Source records:
+-------+
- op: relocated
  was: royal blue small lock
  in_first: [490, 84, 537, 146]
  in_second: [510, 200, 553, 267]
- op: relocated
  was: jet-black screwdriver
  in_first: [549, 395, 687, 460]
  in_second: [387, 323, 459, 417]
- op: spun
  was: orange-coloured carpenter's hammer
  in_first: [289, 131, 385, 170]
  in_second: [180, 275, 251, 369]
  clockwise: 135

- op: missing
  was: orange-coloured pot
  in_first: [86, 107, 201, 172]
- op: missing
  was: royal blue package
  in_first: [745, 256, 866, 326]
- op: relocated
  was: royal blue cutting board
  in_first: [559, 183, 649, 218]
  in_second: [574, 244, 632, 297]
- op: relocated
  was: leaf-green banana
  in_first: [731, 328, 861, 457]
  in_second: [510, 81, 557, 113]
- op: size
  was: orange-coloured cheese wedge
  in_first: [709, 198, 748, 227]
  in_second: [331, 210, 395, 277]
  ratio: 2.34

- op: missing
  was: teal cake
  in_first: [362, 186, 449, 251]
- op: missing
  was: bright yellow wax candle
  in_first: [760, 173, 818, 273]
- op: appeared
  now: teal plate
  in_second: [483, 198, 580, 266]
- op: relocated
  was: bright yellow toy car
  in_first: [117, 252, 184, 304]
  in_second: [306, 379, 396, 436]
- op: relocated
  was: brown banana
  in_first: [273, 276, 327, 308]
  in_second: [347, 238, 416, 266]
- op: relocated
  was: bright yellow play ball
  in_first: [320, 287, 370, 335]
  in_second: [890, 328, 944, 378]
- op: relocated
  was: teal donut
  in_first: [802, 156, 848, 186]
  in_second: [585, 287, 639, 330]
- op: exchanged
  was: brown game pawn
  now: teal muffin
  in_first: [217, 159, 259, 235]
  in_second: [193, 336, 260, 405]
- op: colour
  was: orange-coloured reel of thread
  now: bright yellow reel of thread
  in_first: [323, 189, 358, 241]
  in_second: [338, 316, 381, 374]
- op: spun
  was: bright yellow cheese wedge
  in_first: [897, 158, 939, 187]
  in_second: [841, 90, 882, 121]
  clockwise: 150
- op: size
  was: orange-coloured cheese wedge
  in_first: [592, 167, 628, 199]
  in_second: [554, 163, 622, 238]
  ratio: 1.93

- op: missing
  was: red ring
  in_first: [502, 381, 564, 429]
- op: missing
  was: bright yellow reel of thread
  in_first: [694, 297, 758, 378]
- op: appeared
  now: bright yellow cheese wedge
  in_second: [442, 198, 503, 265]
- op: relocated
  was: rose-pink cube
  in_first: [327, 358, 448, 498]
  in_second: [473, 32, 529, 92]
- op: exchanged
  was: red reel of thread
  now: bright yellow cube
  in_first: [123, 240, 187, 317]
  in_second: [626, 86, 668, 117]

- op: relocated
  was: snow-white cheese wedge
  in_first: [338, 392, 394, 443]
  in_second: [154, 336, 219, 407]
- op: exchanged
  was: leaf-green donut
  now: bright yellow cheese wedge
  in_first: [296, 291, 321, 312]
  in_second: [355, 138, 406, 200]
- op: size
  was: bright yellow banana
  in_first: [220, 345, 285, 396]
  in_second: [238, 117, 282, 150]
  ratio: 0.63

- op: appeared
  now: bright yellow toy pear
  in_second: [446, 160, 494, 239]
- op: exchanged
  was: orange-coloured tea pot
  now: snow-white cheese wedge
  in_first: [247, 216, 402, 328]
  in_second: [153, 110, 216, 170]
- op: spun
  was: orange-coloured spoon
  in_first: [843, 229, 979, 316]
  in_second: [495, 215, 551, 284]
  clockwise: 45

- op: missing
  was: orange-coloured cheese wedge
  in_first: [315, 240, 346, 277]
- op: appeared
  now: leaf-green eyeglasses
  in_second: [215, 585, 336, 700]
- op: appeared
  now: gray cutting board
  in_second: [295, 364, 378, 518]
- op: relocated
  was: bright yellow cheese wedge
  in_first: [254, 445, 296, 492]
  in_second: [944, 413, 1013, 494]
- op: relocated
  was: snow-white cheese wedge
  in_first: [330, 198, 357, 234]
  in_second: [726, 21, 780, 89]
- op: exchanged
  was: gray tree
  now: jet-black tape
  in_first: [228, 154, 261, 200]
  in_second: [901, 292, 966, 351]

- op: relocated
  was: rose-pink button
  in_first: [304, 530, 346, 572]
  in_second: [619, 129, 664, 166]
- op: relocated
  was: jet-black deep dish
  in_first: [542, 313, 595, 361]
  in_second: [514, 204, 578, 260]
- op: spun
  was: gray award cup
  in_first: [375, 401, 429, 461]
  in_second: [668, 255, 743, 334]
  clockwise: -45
+-------+
Aim of the exercise: In the entries above, identify every line with the string "banana".

Exercise solution:
  was: leaf-green banana
  was: brown banana
  was: bright yellow banana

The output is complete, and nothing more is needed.